**Try it**:
The answer must consist only of the lines from the line with "black scissors [513,149,554,221]" to the line with "yellow apple [311,288,360,335] -> none", both included, exactly as they stand below.

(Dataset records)
============================================================

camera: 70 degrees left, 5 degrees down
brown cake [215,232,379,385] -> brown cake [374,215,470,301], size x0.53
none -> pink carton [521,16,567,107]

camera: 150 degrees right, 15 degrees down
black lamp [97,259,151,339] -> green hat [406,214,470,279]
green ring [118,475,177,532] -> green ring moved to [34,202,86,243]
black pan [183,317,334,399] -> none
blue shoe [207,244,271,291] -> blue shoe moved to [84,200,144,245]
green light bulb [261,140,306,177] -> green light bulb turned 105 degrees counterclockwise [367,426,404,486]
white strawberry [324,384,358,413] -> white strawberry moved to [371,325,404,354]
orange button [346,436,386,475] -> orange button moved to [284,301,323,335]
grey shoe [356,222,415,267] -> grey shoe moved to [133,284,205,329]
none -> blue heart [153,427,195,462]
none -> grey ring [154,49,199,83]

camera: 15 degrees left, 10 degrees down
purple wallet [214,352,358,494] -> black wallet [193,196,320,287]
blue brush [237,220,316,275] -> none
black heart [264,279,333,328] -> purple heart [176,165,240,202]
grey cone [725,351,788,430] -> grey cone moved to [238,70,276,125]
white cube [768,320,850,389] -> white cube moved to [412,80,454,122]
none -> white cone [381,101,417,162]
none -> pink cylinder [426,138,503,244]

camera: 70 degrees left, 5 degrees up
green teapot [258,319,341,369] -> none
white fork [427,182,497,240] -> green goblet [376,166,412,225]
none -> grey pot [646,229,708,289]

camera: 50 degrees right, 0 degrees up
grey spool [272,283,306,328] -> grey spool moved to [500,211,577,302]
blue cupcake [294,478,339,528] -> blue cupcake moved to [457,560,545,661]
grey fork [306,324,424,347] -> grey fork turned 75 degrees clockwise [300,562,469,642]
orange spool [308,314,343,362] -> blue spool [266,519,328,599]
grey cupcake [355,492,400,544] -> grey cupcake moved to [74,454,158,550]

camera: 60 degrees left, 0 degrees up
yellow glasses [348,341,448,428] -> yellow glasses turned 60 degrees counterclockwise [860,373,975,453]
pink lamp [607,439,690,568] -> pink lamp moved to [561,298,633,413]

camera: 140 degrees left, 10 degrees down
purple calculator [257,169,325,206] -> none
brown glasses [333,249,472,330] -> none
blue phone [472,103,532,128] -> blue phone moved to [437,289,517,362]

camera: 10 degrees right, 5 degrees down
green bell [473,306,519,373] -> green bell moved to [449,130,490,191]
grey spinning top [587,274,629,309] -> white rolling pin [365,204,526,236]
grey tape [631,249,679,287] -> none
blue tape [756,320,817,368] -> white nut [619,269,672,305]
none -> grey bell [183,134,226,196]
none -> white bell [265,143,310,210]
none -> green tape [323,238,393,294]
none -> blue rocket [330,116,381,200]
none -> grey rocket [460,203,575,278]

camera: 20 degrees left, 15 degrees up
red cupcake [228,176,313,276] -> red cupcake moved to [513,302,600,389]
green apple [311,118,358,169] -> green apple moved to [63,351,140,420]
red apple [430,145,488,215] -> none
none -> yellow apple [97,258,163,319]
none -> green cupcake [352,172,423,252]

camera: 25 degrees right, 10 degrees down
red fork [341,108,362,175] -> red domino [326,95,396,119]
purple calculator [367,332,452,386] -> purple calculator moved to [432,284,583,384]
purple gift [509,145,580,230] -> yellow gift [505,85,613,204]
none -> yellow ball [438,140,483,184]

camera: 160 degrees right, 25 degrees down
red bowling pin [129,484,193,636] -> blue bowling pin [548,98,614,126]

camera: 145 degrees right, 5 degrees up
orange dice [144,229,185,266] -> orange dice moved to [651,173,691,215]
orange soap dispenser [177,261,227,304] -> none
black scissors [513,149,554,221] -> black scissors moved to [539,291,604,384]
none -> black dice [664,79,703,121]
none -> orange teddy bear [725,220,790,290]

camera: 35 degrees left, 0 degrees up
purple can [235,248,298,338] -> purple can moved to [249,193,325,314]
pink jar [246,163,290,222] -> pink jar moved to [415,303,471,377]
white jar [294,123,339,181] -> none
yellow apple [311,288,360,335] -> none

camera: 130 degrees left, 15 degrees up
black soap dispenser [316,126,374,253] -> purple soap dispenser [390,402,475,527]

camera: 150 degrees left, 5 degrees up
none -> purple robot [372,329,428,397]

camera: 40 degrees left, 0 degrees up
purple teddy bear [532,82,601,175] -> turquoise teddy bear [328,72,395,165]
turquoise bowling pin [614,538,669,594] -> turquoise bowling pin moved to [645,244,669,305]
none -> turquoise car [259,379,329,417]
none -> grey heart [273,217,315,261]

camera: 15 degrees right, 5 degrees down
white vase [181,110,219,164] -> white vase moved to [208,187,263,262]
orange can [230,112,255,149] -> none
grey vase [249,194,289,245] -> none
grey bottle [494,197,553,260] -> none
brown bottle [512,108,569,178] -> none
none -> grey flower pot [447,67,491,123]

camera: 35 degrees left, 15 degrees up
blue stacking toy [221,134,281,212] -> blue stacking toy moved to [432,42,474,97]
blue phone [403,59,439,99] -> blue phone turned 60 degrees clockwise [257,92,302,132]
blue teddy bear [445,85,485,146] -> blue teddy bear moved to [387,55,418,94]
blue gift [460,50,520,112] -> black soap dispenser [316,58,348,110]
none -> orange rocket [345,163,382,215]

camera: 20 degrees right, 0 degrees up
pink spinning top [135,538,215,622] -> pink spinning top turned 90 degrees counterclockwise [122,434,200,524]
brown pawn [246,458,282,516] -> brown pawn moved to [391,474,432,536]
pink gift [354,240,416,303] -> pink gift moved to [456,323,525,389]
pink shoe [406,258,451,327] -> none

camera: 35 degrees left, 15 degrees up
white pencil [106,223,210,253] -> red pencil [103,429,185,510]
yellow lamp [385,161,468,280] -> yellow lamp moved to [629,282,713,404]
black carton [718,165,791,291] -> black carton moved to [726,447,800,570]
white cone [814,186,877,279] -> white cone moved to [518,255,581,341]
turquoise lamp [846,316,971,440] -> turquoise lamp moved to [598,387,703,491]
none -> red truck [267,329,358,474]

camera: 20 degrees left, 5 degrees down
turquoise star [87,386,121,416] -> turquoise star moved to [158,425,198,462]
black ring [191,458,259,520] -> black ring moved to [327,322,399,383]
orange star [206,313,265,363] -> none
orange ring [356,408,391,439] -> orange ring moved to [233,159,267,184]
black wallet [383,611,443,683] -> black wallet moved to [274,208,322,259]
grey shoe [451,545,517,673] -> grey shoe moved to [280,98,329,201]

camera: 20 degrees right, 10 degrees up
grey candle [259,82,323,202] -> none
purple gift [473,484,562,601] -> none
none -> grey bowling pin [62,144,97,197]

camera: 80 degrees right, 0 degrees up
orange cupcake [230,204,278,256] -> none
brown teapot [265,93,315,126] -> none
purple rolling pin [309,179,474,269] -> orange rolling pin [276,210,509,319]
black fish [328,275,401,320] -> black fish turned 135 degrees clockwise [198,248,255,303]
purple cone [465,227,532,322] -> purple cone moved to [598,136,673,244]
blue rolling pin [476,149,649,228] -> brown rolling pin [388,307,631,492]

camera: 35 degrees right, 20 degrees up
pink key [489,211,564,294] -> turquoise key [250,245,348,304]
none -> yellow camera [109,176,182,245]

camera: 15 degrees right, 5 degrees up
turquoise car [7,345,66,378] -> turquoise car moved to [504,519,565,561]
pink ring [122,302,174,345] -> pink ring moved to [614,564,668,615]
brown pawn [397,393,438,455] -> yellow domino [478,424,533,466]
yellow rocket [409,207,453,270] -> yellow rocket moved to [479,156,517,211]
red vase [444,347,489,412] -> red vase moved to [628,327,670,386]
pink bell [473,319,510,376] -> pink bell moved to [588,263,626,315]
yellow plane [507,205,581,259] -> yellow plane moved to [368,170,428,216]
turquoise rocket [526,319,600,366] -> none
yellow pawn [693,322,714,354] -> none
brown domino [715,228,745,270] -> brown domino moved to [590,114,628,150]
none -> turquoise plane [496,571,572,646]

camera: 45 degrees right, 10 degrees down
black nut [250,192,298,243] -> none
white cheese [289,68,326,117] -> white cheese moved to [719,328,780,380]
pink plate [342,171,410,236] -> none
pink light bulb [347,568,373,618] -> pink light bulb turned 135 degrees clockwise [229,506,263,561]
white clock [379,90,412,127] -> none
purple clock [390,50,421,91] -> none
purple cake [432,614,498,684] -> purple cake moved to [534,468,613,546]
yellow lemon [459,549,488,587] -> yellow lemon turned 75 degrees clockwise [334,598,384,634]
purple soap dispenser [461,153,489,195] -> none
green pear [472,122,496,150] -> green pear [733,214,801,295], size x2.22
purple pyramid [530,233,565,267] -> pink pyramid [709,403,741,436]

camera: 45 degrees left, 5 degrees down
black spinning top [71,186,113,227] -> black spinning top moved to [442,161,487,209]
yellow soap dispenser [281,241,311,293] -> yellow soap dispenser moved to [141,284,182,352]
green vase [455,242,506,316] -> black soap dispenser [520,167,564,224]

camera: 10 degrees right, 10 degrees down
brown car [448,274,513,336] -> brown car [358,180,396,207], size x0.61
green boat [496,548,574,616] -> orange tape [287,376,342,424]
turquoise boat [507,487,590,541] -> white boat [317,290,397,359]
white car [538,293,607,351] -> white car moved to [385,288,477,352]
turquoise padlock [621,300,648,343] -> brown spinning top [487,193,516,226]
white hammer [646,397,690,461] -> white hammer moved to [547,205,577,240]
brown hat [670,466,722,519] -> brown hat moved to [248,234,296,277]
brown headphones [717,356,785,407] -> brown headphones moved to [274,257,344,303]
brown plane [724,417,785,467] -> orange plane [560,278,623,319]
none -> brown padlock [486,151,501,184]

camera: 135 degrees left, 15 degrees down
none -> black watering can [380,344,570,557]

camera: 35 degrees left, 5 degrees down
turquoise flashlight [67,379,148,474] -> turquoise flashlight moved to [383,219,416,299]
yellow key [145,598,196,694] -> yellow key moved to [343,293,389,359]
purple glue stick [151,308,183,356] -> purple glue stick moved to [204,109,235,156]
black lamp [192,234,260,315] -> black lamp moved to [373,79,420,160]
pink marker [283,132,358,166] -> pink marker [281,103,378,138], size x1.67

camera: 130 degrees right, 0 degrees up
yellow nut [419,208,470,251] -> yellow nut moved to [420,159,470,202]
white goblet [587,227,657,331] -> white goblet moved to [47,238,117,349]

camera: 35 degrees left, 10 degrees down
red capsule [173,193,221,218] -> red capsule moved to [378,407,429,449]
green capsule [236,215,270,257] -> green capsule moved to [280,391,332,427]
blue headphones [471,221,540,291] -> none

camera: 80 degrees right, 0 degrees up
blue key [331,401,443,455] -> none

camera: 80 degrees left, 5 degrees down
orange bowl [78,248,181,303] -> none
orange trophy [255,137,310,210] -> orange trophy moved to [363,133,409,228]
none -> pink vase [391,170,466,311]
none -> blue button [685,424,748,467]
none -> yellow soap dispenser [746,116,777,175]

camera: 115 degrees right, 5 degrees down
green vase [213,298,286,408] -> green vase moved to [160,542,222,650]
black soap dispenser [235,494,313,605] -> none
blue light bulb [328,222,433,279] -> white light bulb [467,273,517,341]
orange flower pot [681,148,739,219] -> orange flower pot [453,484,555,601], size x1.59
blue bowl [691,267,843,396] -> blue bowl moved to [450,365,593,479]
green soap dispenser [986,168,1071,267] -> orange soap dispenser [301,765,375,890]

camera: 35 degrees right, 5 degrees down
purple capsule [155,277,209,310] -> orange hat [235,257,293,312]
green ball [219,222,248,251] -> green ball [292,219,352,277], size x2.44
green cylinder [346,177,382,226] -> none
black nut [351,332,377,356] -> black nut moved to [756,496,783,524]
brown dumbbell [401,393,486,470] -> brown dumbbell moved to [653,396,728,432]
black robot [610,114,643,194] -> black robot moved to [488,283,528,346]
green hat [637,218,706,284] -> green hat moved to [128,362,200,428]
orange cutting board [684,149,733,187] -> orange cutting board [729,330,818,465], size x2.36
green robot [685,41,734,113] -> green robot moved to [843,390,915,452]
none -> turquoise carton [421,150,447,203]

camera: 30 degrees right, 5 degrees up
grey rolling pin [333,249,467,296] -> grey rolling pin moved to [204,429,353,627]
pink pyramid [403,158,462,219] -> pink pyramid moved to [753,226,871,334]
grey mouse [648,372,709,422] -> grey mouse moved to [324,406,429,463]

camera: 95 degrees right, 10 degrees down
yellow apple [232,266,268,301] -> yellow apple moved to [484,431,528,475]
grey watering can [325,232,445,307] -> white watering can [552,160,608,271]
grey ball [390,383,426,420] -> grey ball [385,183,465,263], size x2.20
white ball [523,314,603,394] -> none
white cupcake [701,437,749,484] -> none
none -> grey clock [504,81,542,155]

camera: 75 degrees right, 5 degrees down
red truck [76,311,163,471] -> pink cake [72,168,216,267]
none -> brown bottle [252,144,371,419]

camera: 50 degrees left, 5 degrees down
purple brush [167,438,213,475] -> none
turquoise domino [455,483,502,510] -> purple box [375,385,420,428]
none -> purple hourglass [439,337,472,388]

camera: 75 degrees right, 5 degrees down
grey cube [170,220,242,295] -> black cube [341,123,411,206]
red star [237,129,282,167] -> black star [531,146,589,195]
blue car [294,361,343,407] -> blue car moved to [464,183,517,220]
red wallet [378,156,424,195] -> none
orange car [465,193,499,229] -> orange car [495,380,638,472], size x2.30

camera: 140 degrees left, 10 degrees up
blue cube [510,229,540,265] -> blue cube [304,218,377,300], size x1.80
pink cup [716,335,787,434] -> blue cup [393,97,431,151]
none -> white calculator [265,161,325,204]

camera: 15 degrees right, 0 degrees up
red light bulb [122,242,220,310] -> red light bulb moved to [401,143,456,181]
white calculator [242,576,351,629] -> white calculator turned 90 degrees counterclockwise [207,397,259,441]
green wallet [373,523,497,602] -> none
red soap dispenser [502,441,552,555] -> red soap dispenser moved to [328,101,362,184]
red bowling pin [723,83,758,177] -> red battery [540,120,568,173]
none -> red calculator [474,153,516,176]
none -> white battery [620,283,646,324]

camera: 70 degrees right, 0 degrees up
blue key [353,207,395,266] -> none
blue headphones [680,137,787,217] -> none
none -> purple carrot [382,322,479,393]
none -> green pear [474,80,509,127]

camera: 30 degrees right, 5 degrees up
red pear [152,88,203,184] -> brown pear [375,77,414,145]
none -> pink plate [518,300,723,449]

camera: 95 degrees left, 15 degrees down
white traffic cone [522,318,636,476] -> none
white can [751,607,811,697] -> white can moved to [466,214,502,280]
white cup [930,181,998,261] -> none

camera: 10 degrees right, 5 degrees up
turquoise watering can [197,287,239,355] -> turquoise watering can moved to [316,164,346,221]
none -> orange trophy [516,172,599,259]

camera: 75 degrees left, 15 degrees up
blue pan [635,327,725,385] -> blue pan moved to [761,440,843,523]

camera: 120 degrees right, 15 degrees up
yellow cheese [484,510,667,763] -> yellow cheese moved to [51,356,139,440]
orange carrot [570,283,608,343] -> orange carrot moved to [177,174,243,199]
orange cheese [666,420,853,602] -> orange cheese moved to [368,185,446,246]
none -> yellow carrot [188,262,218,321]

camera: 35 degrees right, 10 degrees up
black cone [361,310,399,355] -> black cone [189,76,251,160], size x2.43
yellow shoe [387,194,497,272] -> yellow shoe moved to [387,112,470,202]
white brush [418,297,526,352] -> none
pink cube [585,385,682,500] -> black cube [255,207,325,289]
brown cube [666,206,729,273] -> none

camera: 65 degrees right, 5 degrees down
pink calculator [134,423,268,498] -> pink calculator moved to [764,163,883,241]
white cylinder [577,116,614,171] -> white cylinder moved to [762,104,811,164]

============================================================

**Result for this exercise**:
black scissors [513,149,554,221] -> black scissors moved to [539,291,604,384]
none -> black dice [664,79,703,121]
none -> orange teddy bear [725,220,790,290]

camera: 35 degrees left, 0 degrees up
purple can [235,248,298,338] -> purple can moved to [249,193,325,314]
pink jar [246,163,290,222] -> pink jar moved to [415,303,471,377]
white jar [294,123,339,181] -> none
yellow apple [311,288,360,335] -> none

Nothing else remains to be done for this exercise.